──────── MATERIAL FOR THIS EXERCISE ────────

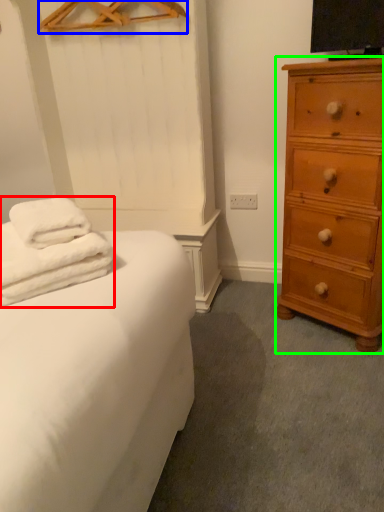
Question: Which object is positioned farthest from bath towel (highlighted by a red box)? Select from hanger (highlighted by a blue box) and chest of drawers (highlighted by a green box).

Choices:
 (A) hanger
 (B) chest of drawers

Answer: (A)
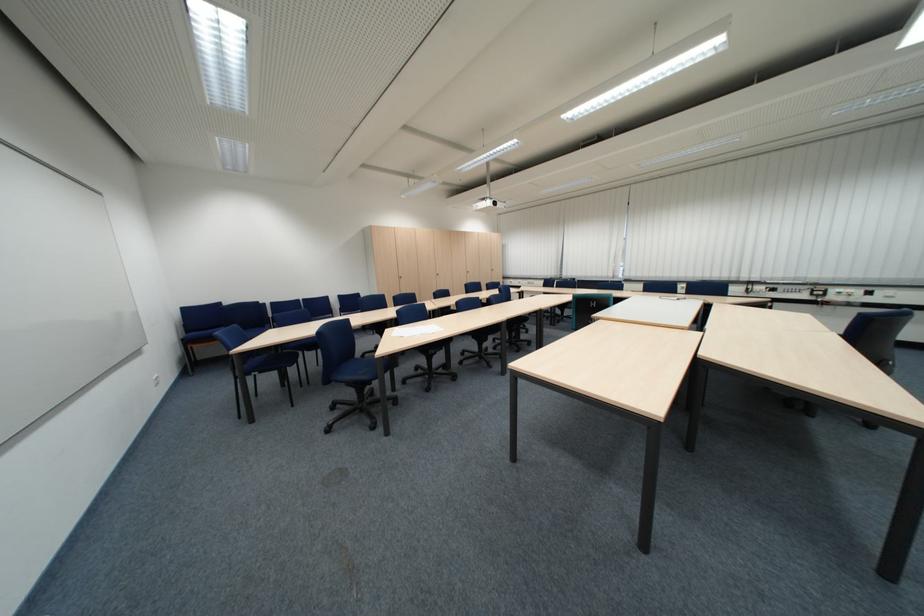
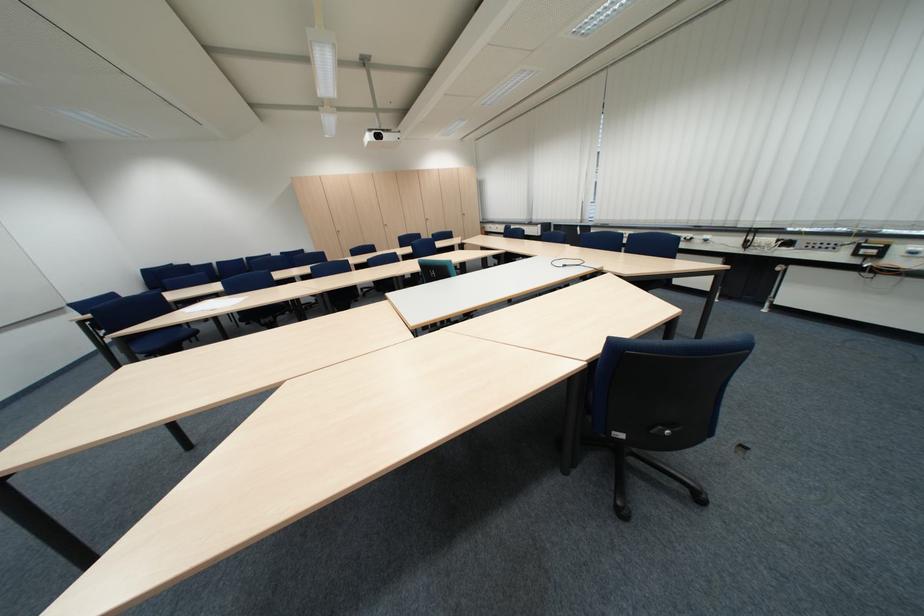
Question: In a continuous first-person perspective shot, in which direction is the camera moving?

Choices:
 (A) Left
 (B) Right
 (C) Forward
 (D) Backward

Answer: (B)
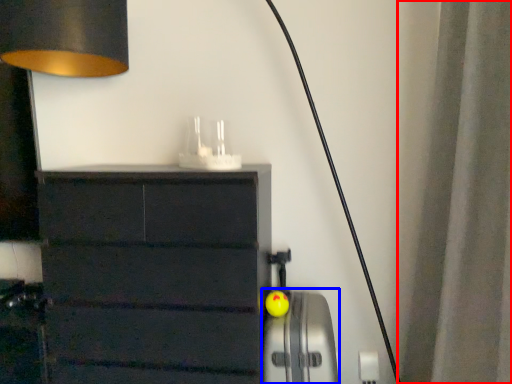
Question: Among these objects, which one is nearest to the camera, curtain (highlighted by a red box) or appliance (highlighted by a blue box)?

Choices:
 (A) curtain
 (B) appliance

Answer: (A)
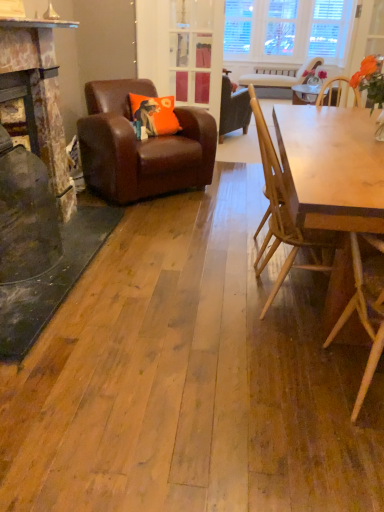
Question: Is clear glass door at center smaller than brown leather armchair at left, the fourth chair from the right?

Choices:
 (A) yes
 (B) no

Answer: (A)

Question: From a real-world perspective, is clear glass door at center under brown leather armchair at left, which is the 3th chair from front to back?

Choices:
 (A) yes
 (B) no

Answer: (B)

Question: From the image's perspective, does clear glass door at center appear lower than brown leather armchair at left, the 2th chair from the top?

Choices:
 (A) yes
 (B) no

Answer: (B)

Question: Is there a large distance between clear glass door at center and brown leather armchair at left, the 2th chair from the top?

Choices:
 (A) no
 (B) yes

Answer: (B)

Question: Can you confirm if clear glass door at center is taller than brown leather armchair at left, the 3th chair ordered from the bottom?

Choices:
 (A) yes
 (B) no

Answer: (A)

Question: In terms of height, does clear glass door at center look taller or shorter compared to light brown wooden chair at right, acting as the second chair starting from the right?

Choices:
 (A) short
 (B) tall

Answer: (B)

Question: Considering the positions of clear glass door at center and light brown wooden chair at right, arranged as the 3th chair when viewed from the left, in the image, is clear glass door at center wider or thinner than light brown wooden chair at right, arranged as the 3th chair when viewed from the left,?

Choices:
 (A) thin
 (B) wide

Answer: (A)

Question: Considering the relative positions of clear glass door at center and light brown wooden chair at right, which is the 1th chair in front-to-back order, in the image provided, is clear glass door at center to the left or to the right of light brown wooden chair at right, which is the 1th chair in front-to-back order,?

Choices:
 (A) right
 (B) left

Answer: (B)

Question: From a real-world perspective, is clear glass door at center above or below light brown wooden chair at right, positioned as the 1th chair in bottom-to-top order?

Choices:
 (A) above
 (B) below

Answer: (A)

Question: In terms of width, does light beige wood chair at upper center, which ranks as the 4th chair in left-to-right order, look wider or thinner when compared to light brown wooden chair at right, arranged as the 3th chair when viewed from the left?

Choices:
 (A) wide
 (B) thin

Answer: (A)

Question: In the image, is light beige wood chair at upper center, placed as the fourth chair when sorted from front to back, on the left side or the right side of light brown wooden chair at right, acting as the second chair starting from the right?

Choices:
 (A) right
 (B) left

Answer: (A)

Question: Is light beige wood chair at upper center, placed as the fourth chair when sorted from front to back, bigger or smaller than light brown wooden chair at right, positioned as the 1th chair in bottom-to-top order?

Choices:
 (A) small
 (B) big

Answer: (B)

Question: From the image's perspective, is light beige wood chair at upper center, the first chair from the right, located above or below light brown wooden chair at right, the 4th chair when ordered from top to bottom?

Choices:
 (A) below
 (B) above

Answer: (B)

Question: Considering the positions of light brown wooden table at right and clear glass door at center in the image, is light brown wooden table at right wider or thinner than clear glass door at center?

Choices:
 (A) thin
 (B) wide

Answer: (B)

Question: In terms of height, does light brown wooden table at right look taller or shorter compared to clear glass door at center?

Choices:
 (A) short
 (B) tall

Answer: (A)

────────
──────── MATERIAL FOR THIS EXERCISE ────────

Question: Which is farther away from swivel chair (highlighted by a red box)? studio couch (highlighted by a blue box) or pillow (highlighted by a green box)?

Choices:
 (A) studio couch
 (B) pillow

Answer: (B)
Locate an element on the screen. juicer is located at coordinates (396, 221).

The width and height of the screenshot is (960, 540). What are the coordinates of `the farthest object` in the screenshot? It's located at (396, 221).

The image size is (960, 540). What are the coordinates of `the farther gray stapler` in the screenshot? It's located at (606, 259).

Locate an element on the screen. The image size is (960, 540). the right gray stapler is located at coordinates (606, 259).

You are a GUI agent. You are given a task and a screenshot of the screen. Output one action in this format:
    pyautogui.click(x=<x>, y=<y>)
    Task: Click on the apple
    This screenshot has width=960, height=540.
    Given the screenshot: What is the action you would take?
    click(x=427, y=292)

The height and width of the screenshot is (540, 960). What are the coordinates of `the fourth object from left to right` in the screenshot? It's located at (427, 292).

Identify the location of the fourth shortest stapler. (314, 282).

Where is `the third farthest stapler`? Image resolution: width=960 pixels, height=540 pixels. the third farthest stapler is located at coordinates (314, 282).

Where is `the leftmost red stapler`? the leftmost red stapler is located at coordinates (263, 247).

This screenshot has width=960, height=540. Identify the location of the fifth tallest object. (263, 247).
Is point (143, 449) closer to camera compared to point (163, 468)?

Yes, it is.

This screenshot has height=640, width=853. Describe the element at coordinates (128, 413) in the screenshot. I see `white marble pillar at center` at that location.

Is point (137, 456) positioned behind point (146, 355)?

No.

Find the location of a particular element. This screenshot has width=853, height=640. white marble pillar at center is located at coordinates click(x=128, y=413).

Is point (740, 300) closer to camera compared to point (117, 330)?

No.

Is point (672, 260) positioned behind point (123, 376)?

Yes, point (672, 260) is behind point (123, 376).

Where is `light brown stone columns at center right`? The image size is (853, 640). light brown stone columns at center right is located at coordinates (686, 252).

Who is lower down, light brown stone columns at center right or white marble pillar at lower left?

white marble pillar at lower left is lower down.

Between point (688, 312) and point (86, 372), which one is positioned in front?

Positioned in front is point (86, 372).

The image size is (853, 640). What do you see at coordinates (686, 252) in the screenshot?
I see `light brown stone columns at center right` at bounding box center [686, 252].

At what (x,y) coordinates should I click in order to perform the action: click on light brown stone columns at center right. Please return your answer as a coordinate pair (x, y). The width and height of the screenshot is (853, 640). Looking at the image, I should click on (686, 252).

────────
──────── MATERIAL FOR THIS EXERCISE ────────

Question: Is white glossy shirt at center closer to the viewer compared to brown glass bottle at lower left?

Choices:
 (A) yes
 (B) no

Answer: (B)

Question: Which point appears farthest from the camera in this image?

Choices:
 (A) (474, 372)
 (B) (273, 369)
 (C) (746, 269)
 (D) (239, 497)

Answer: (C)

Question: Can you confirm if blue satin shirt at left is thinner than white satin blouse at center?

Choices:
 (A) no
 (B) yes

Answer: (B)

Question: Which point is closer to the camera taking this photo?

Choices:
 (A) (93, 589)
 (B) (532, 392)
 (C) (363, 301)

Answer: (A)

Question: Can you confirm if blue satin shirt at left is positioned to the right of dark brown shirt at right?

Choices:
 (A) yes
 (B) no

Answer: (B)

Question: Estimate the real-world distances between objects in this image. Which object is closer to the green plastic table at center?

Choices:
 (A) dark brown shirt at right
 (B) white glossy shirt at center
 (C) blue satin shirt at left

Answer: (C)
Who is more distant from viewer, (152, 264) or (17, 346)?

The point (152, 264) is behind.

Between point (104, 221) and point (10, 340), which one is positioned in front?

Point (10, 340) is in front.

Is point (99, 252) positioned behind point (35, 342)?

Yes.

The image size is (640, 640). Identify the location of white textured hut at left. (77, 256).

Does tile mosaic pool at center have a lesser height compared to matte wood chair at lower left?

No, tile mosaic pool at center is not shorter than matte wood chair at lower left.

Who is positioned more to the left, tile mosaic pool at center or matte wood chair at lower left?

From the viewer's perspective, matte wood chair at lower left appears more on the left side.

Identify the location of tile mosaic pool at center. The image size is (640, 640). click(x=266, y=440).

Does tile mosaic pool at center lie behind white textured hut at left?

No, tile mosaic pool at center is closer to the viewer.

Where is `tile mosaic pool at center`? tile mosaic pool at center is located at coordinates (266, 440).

────────

# PROBLEM DESCRIPTION:
In the part of the records that opens with the line containing "Is point (137, 456)" and closes with the line containing "At what (x,y)", rename "white marble pillar" to "gray granite pillar" wherever it occurs. Give back only those lines, with nothing else changed.

# REPLY TO THE TASK:
Is point (137, 456) positioned behind point (146, 355)?

No.

Find the location of a particular element. This screenshot has width=853, height=640. gray granite pillar at center is located at coordinates click(x=128, y=413).

Is point (740, 300) closer to camera compared to point (117, 330)?

No.

Is point (672, 260) positioned behind point (123, 376)?

Yes, point (672, 260) is behind point (123, 376).

Where is `light brown stone columns at center right`? The image size is (853, 640). light brown stone columns at center right is located at coordinates (686, 252).

Who is lower down, light brown stone columns at center right or gray granite pillar at lower left?

gray granite pillar at lower left is lower down.

Between point (688, 312) and point (86, 372), which one is positioned in front?

Positioned in front is point (86, 372).

The image size is (853, 640). What do you see at coordinates (686, 252) in the screenshot?
I see `light brown stone columns at center right` at bounding box center [686, 252].

At what (x,y) coordinates should I click in order to perform the action: click on light brown stone columns at center right. Please return your answer as a coordinate pair (x, y). The width and height of the screenshot is (853, 640). Looking at the image, I should click on (686, 252).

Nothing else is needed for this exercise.